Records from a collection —

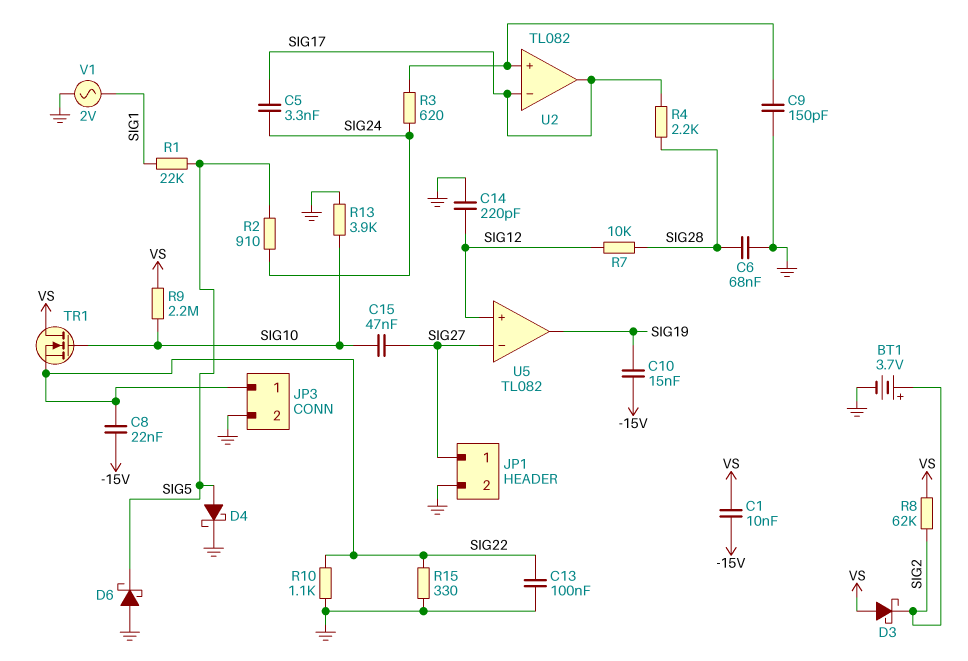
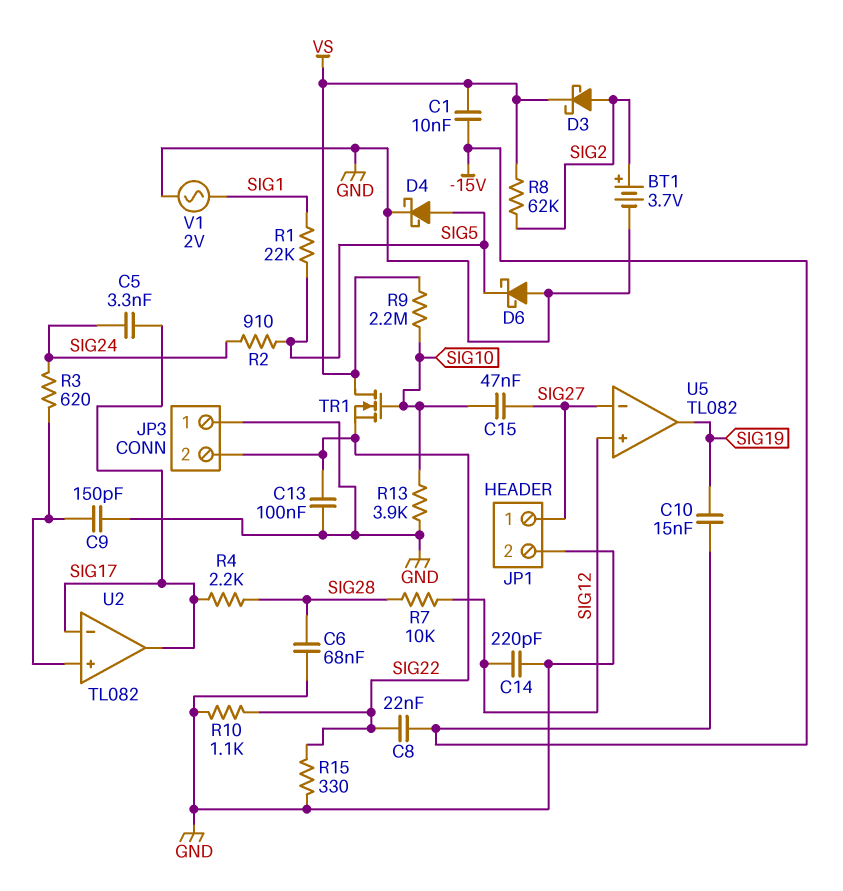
D3: schottky (A VS, K SIG2) -> schottky (A SIG2, K VS)
JP3 pin 1: SIG22 -> GND
JP3 pin 2: GND -> SIG22

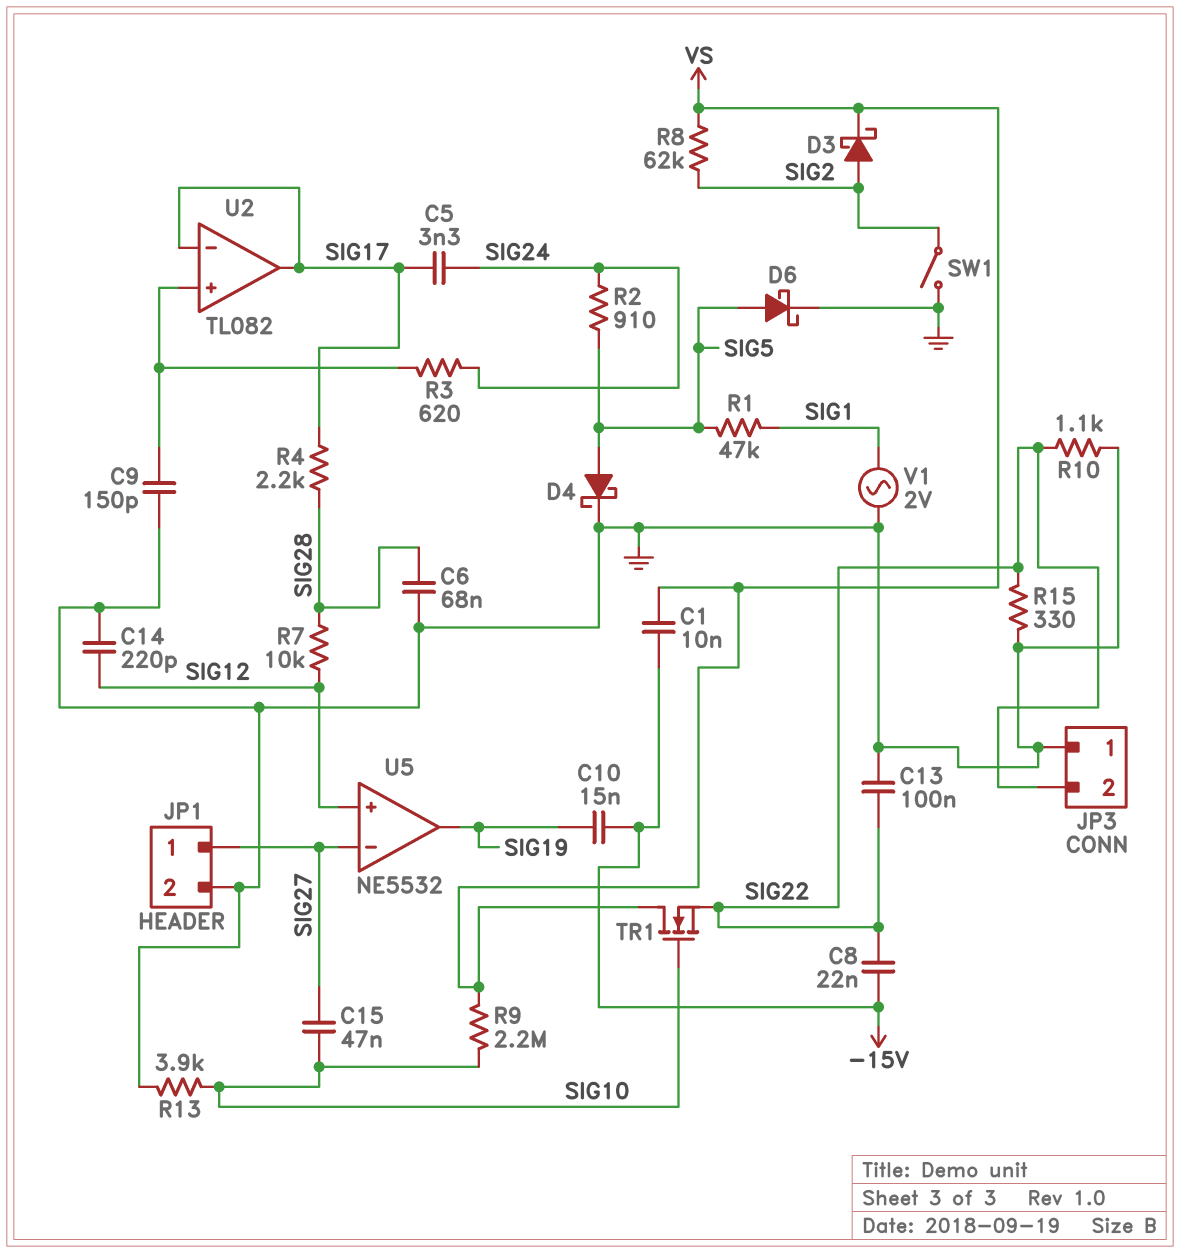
BT1: 3.7V (plus SIG2, minus GND) -> none
D6: schottky (A GND, K SIG5) -> schottky (A SIG5, K GND)
R1: 22k (SIG1, SIG5) -> 47k (SIG1, SIG5)
SW1: none -> switch (GND, SIG2)
U5: TL082 -> NE5532

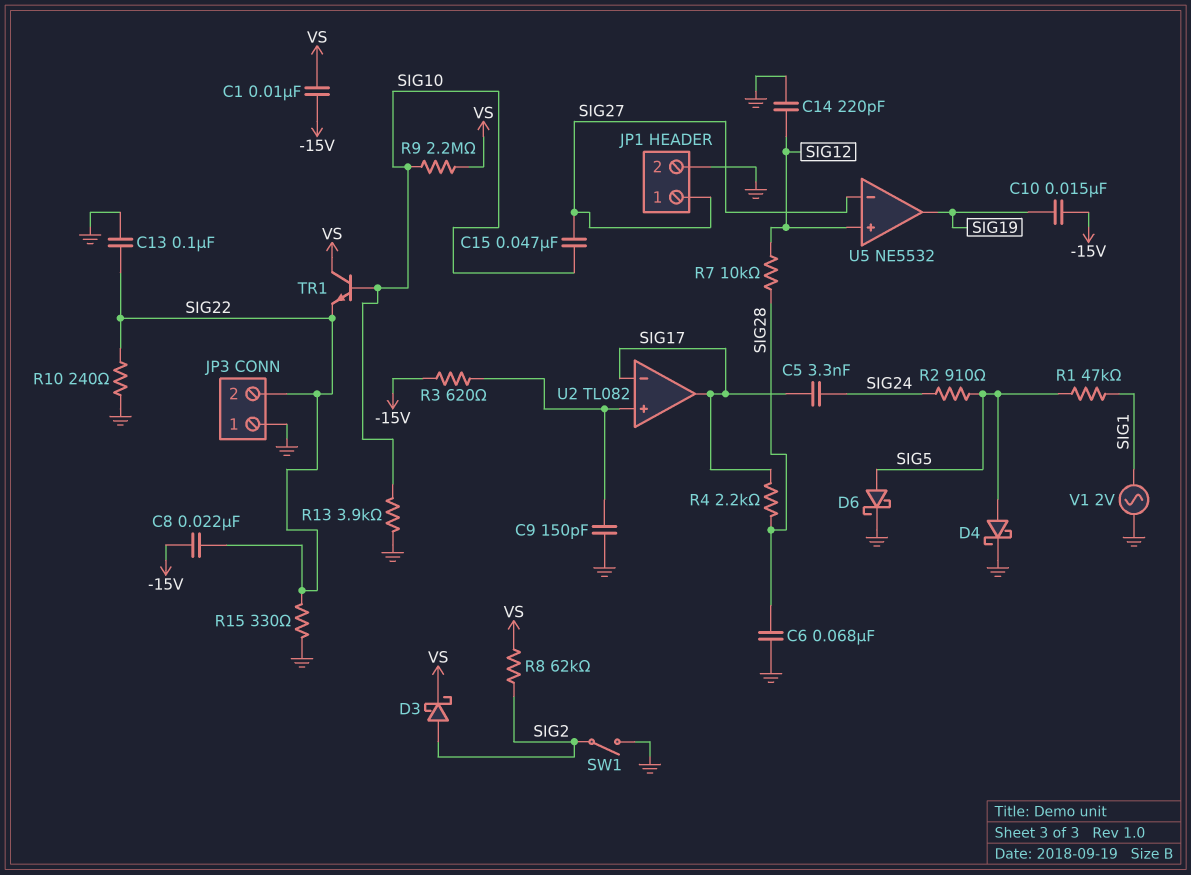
R3: 620 (SIG24, U2/in+) -> 620 (-15V, U2/in+)
R10: 1.1k (GND, SIG22) -> 240 (GND, SIG22)
TR1: NMOS (G SIG10, D VS, S SIG22) -> NPN (B SIG10, C VS, E SIG22)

Task goal —
State the count of lines in the data holding the word "schottky", adding nothing to it.

Result for this exercise —
2